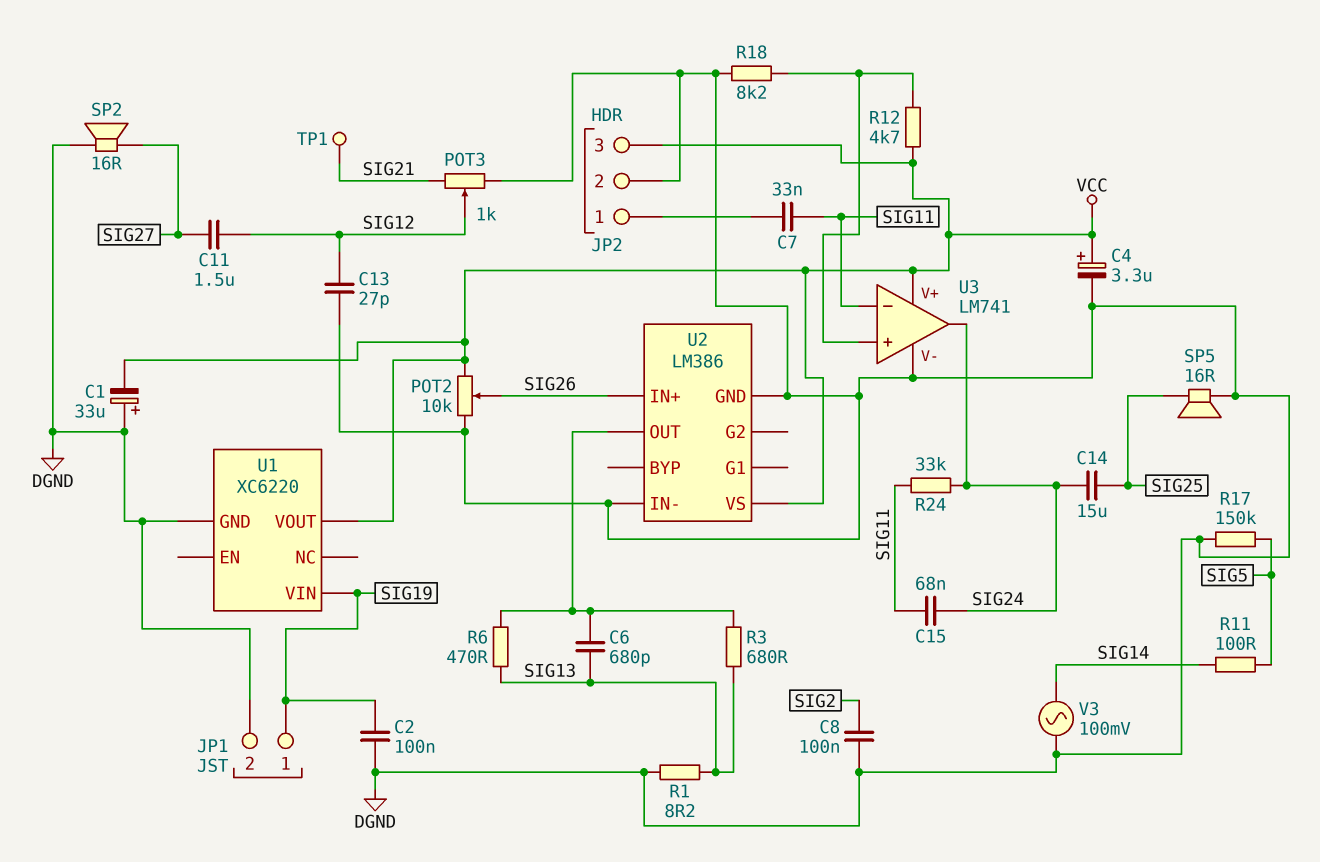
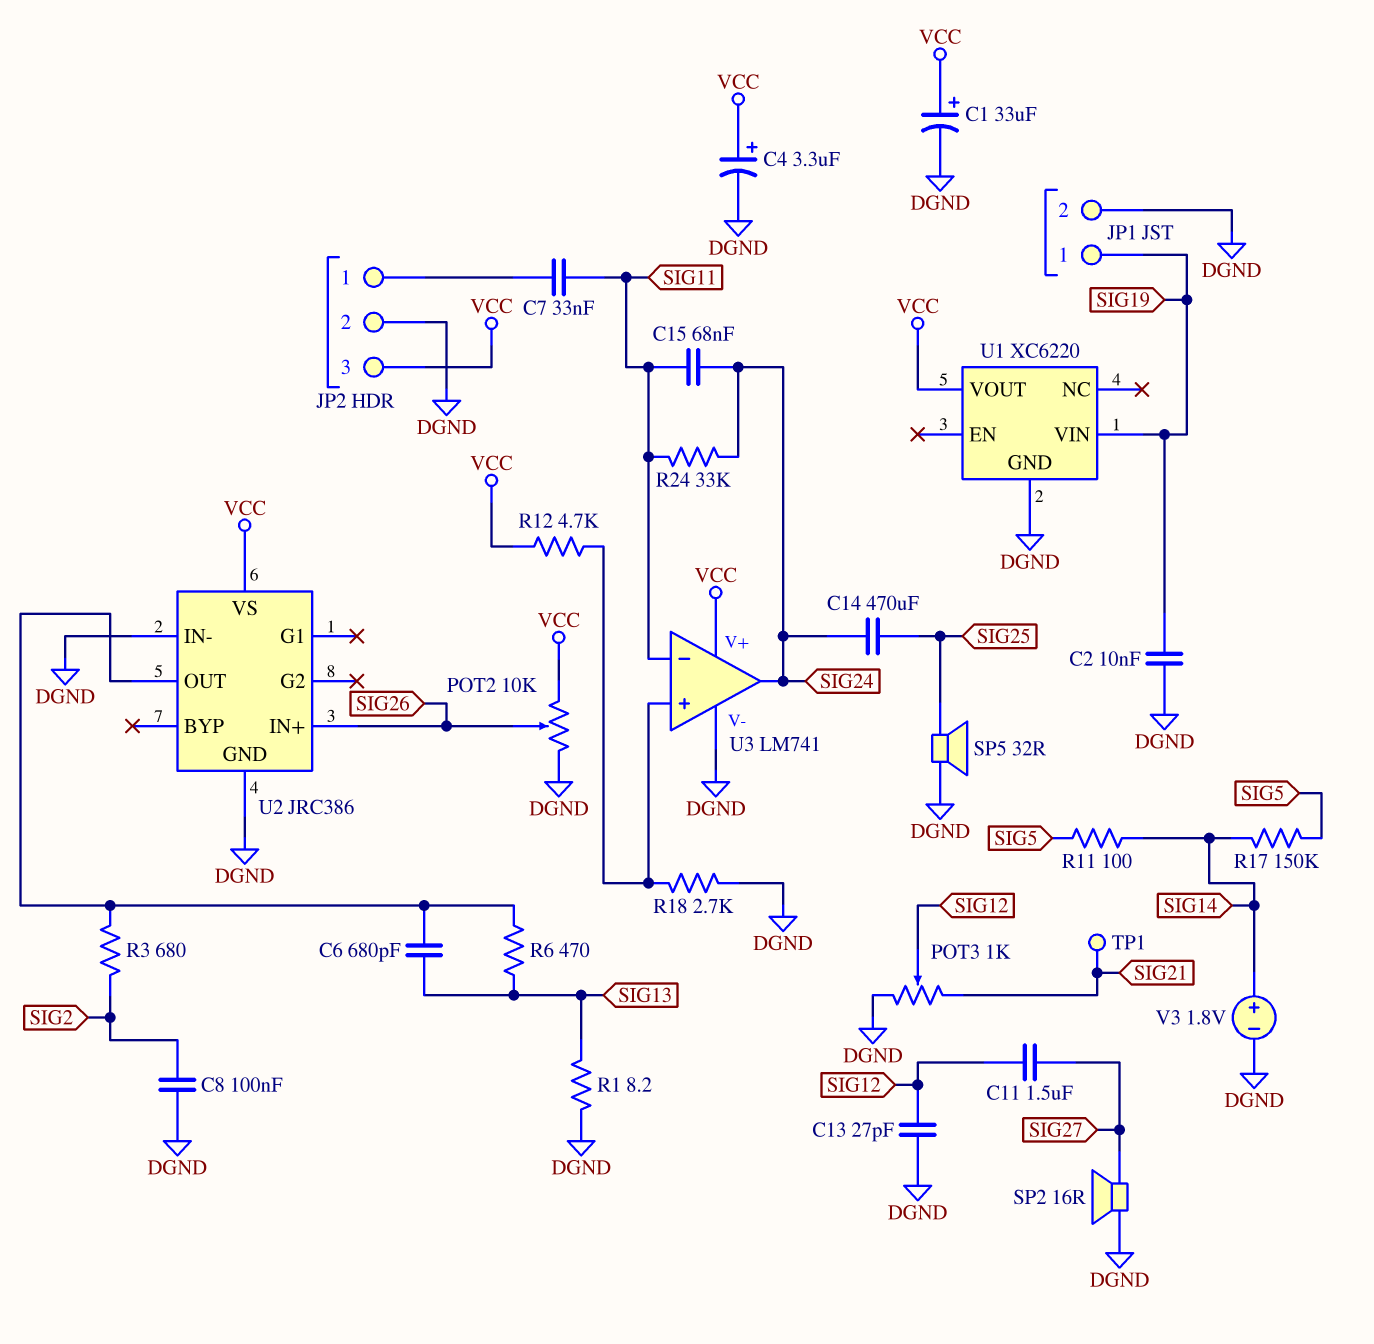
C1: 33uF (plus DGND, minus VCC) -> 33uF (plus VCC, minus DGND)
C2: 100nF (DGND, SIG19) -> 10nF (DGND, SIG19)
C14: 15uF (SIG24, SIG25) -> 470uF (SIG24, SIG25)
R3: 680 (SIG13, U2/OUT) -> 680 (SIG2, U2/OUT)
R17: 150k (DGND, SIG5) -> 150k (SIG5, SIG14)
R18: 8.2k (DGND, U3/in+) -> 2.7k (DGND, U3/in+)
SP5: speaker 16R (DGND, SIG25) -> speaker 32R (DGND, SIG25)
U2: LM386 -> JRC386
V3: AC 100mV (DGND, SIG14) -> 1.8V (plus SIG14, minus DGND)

-=-=-=-=-

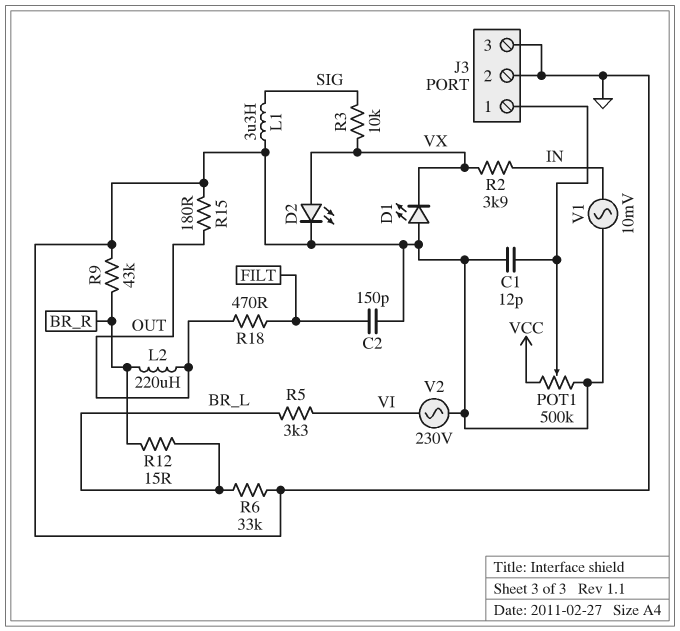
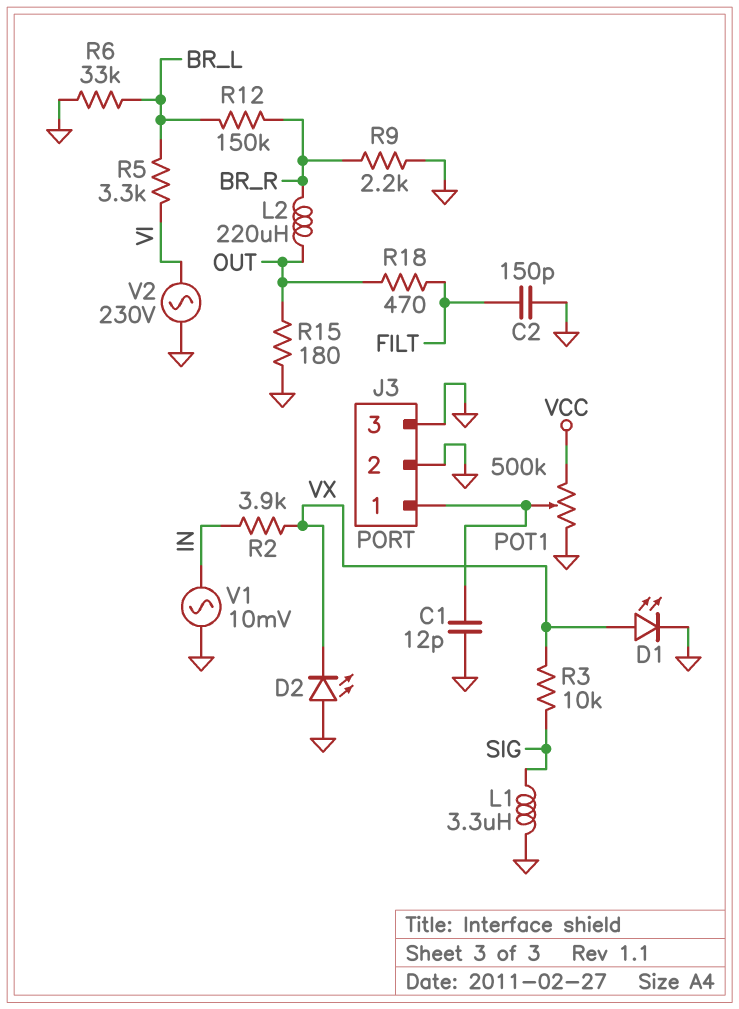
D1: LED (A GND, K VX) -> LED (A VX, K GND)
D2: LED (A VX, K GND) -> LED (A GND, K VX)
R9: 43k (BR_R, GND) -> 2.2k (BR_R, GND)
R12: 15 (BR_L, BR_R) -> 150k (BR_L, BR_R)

-=-=-=-=-

The problem: Print the lines above from the one with "C1: 33uF (plus" through the one with "U2: LM386 -> JRC386", both included, exactly as written and nothing more.

Exercise response:
C1: 33uF (plus DGND, minus VCC) -> 33uF (plus VCC, minus DGND)
C2: 100nF (DGND, SIG19) -> 10nF (DGND, SIG19)
C14: 15uF (SIG24, SIG25) -> 470uF (SIG24, SIG25)
R3: 680 (SIG13, U2/OUT) -> 680 (SIG2, U2/OUT)
R17: 150k (DGND, SIG5) -> 150k (SIG5, SIG14)
R18: 8.2k (DGND, U3/in+) -> 2.7k (DGND, U3/in+)
SP5: speaker 16R (DGND, SIG25) -> speaker 32R (DGND, SIG25)
U2: LM386 -> JRC386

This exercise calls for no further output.